Segment Start: Supplied data
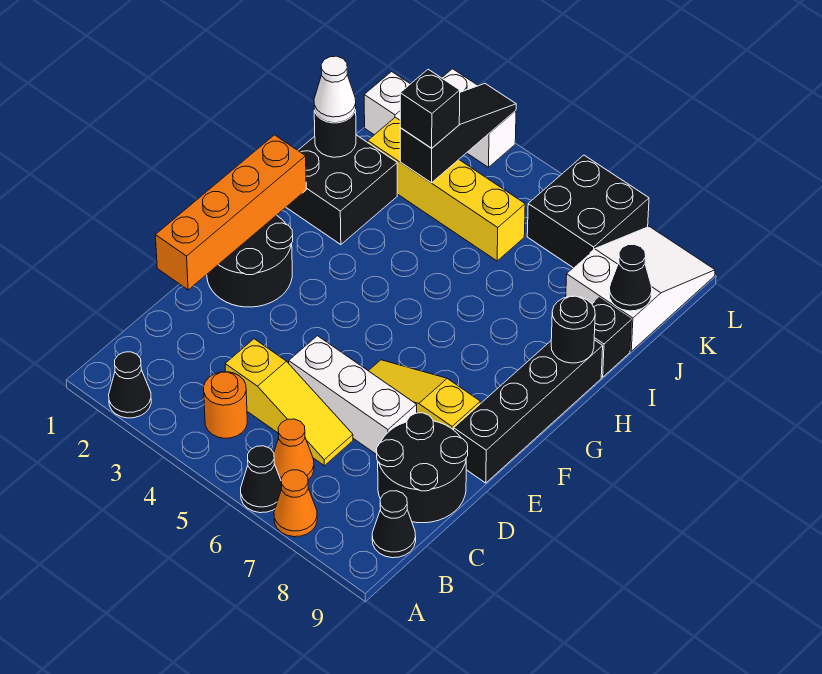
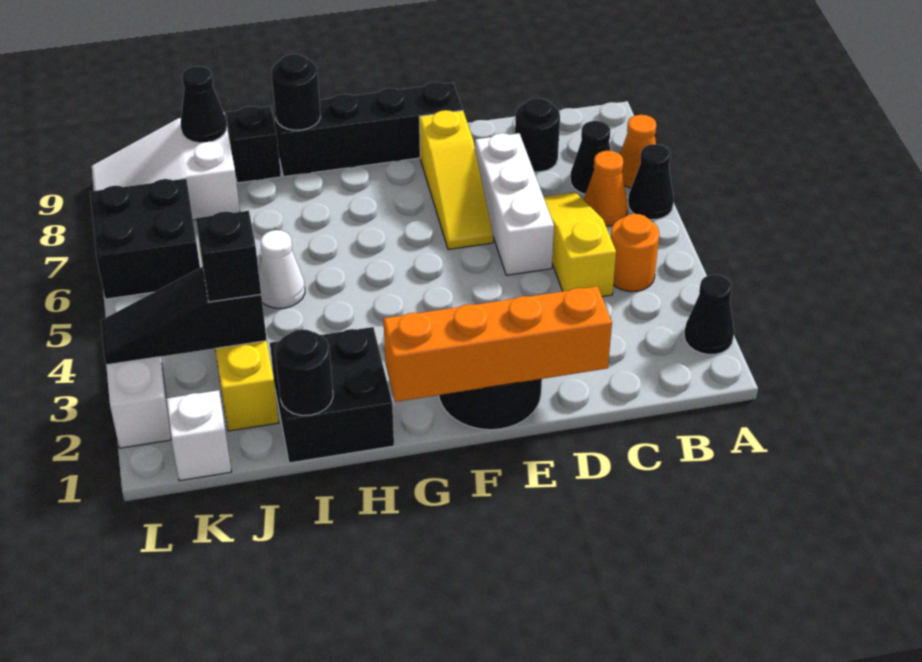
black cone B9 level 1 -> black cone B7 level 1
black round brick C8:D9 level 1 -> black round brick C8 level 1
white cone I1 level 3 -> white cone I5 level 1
Segment End: Supplied data
**Task to complete**
Transcribe the material as is, with images omitted.

**Reply to the task**
black cone B9 level 1 -> black cone B7 level 1
black round brick C8:D9 level 1 -> black round brick C8 level 1
white cone I1 level 3 -> white cone I5 level 1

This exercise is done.